> **Entries shown**:
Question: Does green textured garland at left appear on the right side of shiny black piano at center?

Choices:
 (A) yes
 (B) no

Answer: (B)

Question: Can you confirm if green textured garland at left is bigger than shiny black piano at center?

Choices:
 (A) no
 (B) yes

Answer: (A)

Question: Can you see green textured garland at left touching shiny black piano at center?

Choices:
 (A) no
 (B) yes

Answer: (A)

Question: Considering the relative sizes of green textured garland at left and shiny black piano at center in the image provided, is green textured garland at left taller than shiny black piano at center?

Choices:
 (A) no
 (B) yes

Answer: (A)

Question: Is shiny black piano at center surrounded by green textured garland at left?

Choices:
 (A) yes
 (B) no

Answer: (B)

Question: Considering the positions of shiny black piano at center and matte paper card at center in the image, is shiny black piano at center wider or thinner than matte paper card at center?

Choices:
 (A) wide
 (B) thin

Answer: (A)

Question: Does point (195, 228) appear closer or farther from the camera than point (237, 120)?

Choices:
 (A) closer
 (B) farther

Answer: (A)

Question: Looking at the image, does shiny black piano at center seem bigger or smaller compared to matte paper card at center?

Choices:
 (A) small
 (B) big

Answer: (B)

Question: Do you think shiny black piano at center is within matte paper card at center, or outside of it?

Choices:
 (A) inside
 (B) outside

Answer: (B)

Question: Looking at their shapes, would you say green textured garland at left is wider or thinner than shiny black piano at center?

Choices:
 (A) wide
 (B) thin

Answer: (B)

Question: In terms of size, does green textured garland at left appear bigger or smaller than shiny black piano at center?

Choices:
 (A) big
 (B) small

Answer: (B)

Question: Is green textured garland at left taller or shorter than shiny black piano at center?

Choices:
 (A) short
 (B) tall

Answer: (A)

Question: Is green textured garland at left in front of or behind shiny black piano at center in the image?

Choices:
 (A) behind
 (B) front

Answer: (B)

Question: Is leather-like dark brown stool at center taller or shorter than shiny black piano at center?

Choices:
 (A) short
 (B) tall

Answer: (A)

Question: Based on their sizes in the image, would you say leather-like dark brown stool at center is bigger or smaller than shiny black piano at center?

> **What you will do**:
Can you output the listing word for word, from its first line through the line containing "Question: Is shiny", with both of those lines included?

> **Answer to this task**:
Question: Does green textured garland at left appear on the right side of shiny black piano at center?

Choices:
 (A) yes
 (B) no

Answer: (B)

Question: Can you confirm if green textured garland at left is bigger than shiny black piano at center?

Choices:
 (A) no
 (B) yes

Answer: (A)

Question: Can you see green textured garland at left touching shiny black piano at center?

Choices:
 (A) no
 (B) yes

Answer: (A)

Question: Considering the relative sizes of green textured garland at left and shiny black piano at center in the image provided, is green textured garland at left taller than shiny black piano at center?

Choices:
 (A) no
 (B) yes

Answer: (A)

Question: Is shiny black piano at center surrounded by green textured garland at left?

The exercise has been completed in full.